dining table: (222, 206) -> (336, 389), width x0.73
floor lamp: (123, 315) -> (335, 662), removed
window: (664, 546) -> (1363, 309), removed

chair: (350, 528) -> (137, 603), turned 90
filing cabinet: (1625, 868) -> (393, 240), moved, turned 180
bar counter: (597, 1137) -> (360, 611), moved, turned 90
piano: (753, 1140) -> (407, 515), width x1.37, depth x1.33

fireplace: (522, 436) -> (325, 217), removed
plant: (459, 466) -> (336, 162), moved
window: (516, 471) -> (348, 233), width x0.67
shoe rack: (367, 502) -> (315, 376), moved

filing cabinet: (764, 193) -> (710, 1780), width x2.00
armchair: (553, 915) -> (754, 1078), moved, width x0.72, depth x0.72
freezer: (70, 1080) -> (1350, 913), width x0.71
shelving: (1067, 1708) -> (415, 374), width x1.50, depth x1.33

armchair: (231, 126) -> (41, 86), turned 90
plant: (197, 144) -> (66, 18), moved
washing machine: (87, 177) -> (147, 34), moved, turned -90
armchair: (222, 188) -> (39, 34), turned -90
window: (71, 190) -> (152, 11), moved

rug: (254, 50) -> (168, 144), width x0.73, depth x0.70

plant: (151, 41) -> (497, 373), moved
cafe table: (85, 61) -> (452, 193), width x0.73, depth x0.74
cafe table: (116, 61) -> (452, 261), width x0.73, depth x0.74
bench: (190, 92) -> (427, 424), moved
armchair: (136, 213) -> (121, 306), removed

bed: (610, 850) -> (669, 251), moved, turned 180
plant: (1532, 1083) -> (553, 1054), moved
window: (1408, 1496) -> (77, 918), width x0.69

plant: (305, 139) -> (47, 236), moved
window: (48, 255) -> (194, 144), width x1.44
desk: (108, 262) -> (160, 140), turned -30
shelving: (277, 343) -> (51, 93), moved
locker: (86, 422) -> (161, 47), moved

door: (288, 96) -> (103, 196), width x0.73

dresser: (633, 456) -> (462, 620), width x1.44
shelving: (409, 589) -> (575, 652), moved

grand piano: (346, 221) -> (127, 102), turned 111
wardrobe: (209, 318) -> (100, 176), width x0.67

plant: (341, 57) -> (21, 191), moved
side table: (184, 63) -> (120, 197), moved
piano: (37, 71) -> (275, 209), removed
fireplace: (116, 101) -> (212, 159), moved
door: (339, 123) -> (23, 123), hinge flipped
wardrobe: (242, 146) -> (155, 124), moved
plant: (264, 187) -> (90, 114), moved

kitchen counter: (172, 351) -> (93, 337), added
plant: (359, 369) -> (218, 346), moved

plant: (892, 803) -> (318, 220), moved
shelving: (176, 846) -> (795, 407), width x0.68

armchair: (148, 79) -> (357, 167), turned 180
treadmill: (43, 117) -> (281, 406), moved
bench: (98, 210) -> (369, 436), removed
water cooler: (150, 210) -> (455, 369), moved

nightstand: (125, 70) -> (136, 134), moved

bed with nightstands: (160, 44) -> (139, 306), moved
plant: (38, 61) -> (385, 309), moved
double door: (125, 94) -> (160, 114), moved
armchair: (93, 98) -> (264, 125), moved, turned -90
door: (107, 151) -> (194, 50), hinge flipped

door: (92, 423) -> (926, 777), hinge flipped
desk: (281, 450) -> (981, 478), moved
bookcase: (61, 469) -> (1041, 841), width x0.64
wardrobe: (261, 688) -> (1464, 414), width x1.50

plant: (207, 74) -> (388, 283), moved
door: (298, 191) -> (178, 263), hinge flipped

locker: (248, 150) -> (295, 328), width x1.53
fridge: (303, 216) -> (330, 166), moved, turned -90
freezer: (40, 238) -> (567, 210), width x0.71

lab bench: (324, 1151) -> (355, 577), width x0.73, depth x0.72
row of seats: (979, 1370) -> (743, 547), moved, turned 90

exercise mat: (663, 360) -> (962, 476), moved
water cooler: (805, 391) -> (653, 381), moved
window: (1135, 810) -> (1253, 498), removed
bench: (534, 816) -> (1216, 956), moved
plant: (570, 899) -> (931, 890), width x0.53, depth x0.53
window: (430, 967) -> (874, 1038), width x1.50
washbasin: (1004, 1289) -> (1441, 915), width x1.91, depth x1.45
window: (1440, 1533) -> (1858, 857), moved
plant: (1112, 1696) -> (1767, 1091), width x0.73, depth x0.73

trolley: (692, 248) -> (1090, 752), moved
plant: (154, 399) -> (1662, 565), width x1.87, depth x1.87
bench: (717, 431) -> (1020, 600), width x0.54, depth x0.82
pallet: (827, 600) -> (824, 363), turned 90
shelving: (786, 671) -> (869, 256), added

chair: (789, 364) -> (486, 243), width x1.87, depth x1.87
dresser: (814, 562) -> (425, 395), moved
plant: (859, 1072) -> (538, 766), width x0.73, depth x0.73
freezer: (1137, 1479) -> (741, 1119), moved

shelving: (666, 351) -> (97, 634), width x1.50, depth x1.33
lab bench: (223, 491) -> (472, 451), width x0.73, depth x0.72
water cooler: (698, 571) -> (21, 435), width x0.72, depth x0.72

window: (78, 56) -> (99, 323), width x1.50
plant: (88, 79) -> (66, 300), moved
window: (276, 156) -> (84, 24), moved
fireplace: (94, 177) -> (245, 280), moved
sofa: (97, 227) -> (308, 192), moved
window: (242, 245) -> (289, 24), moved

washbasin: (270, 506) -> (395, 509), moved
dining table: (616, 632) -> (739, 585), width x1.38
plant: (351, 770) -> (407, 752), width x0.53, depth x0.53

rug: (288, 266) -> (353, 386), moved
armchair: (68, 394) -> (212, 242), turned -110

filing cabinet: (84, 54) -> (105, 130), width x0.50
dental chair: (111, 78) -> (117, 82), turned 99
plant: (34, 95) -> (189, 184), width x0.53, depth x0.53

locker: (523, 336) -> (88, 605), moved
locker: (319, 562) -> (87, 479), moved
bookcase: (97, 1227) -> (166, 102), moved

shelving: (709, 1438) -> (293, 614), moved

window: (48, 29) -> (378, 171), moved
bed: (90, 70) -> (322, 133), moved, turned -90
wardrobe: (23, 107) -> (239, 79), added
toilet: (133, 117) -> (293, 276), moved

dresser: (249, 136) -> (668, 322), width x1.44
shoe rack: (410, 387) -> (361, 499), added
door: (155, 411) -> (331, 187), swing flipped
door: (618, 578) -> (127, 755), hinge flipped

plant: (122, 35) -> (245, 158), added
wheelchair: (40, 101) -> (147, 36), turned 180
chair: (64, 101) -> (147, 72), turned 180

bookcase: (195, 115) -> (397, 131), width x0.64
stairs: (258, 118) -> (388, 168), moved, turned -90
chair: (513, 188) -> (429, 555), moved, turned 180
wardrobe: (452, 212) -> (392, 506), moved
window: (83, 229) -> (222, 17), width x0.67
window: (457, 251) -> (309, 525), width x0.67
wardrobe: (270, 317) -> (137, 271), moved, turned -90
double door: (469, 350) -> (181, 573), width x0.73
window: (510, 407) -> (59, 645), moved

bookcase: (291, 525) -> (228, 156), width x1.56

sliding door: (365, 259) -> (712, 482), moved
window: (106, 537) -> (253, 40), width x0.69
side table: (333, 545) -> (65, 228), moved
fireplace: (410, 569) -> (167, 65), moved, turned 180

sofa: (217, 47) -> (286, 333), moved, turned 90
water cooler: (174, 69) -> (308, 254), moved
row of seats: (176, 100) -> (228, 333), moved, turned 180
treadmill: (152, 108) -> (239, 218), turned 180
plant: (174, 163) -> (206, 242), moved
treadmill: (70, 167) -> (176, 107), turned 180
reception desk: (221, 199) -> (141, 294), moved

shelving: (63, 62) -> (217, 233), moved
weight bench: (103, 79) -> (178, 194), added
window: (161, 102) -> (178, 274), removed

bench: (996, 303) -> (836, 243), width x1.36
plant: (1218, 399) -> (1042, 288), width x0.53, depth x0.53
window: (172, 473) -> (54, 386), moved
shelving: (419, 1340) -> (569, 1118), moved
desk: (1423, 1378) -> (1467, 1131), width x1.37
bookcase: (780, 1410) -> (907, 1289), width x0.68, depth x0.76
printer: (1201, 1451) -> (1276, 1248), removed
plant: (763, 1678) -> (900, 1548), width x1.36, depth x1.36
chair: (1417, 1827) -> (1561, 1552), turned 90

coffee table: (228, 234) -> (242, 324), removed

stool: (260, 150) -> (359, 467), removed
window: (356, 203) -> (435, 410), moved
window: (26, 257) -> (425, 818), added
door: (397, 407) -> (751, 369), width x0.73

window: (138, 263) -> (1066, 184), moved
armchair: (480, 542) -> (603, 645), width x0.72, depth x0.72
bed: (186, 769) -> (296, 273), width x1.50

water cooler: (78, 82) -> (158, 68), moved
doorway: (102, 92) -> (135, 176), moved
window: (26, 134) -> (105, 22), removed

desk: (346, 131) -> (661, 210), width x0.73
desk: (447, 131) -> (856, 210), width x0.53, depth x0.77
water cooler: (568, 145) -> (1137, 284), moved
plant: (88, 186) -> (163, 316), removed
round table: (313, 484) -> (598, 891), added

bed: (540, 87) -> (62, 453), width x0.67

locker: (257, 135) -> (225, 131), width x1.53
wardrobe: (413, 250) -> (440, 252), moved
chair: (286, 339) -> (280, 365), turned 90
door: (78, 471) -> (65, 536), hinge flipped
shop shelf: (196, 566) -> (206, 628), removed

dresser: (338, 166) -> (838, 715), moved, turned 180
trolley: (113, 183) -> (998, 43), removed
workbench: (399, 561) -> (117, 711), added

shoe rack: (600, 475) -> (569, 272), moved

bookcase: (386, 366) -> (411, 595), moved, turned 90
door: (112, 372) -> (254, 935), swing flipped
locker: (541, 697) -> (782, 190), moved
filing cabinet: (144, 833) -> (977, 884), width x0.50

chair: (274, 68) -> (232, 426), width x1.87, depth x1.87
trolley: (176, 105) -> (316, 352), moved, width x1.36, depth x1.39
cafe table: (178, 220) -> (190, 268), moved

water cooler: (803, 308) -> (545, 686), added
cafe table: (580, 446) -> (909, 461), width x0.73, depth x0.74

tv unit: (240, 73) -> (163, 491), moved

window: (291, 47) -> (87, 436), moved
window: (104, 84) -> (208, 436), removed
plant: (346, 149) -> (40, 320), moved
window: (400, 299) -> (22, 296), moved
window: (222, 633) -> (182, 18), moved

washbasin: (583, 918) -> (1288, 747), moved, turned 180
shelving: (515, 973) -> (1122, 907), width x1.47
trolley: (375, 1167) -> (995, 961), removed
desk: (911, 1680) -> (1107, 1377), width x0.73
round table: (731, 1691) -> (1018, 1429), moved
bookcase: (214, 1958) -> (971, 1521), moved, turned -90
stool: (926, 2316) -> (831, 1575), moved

• • • •

Exercise details => Among the entries above, copy exactly only the lines starting with the one containing "water cooler: (568, 145)" and going through the one containing "dresser: (338, 166)", both ends included.

Solution to this problem =>
water cooler: (568, 145) -> (1137, 284), moved
plant: (88, 186) -> (163, 316), removed
round table: (313, 484) -> (598, 891), added

bed: (540, 87) -> (62, 453), width x0.67

locker: (257, 135) -> (225, 131), width x1.53
wardrobe: (413, 250) -> (440, 252), moved
chair: (286, 339) -> (280, 365), turned 90
door: (78, 471) -> (65, 536), hinge flipped
shop shelf: (196, 566) -> (206, 628), removed

dresser: (338, 166) -> (838, 715), moved, turned 180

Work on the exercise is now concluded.